> Recorded information:
= Beginning of Section =

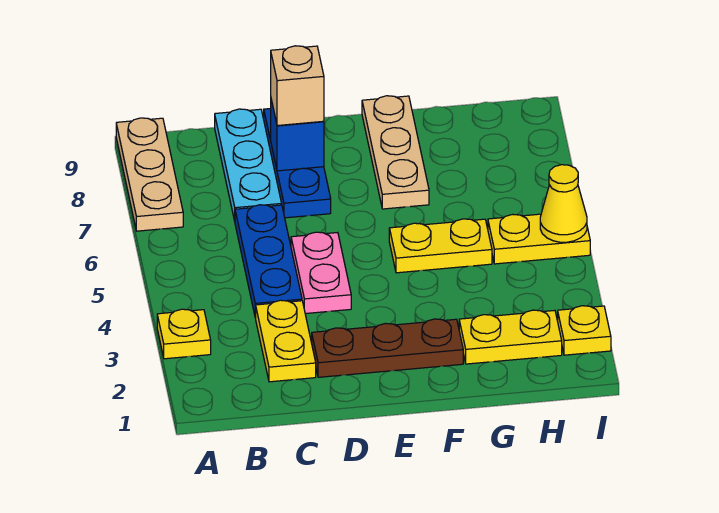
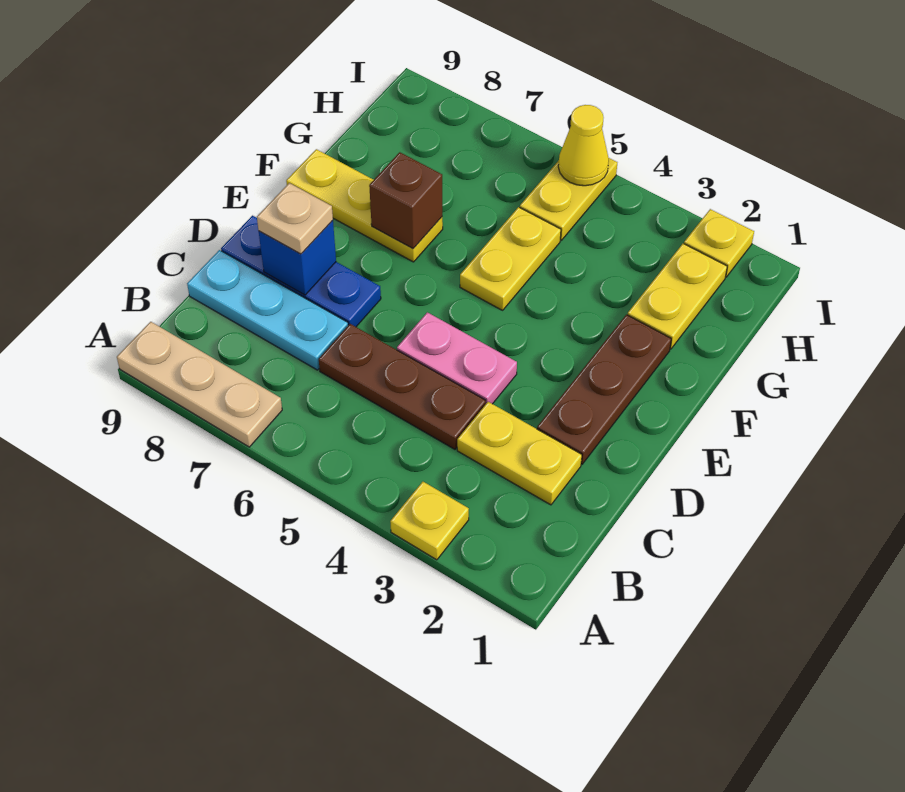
blue plate C4:C6 level 1 -> brown plate C4:C6 level 1
tan brick D8 level 3 -> tan plate D8 level 3
tan plate F7:F9 level 1 -> yellow plate F7:F9 level 1
none -> brown brick F7 level 2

= End of Section =

> Problem description:
The answer consists of every line above in which the word "brick" occurs.

> Response to this task:
tan brick D8 level 3 -> tan plate D8 level 3
none -> brown brick F7 level 2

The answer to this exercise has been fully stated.